◆ **What the task requires**:
Leaving out the images, please output every entry exactly as it appears.

Records contained in a dataset:
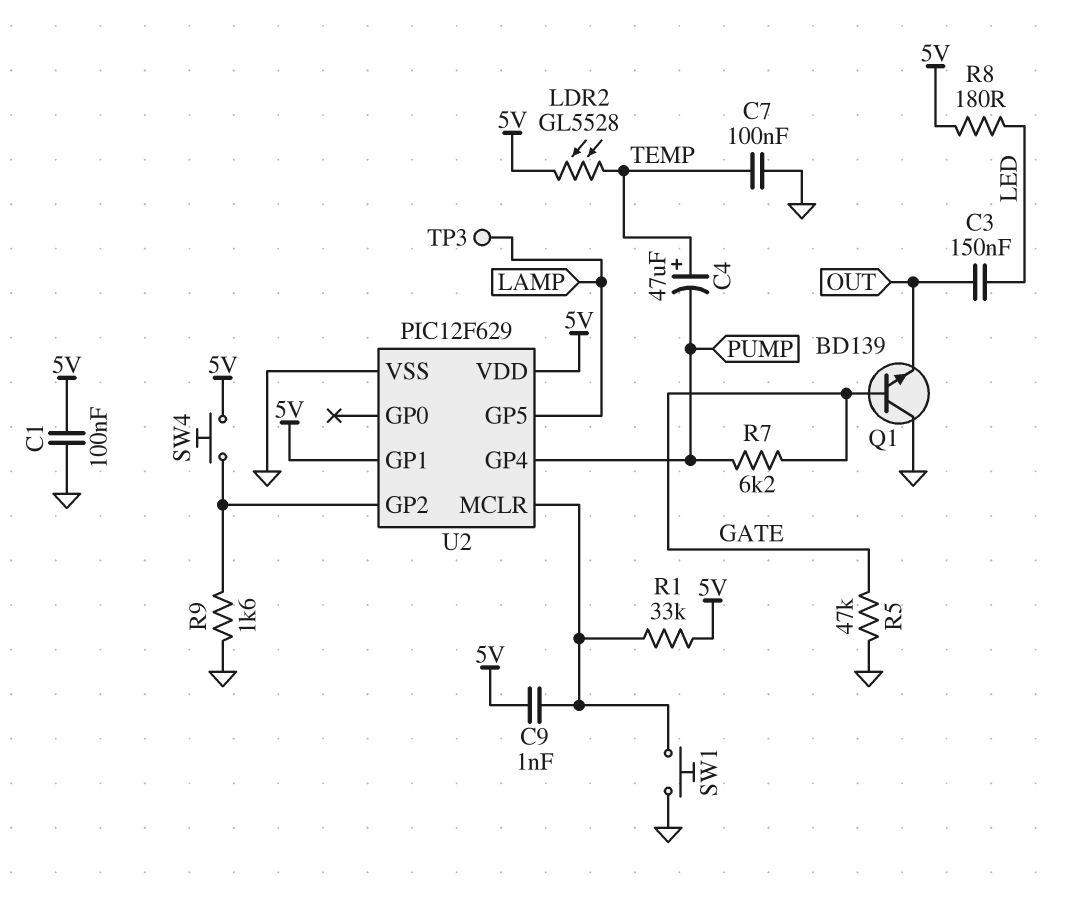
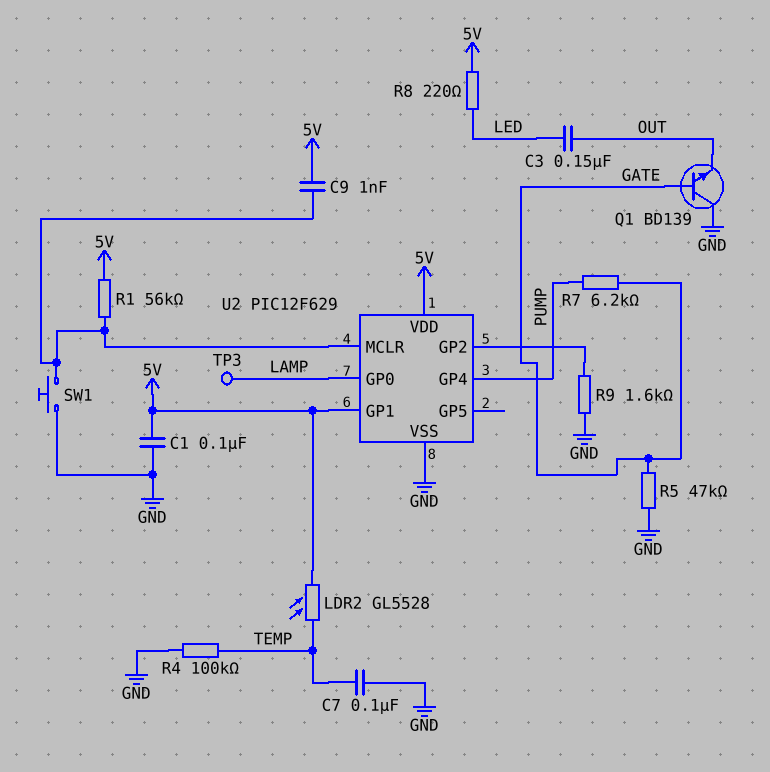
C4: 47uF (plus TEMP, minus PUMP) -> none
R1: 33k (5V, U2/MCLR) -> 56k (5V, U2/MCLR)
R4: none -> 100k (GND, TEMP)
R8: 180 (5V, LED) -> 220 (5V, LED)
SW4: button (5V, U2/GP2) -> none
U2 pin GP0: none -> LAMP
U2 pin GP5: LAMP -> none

◆ **Exercise solution**:
C4: 47uF (plus TEMP, minus PUMP) -> none
R1: 33k (5V, U2/MCLR) -> 56k (5V, U2/MCLR)
R4: none -> 100k (GND, TEMP)
R8: 180 (5V, LED) -> 220 (5V, LED)
SW4: button (5V, U2/GP2) -> none
U2 pin GP0: none -> LAMP
U2 pin GP5: LAMP -> none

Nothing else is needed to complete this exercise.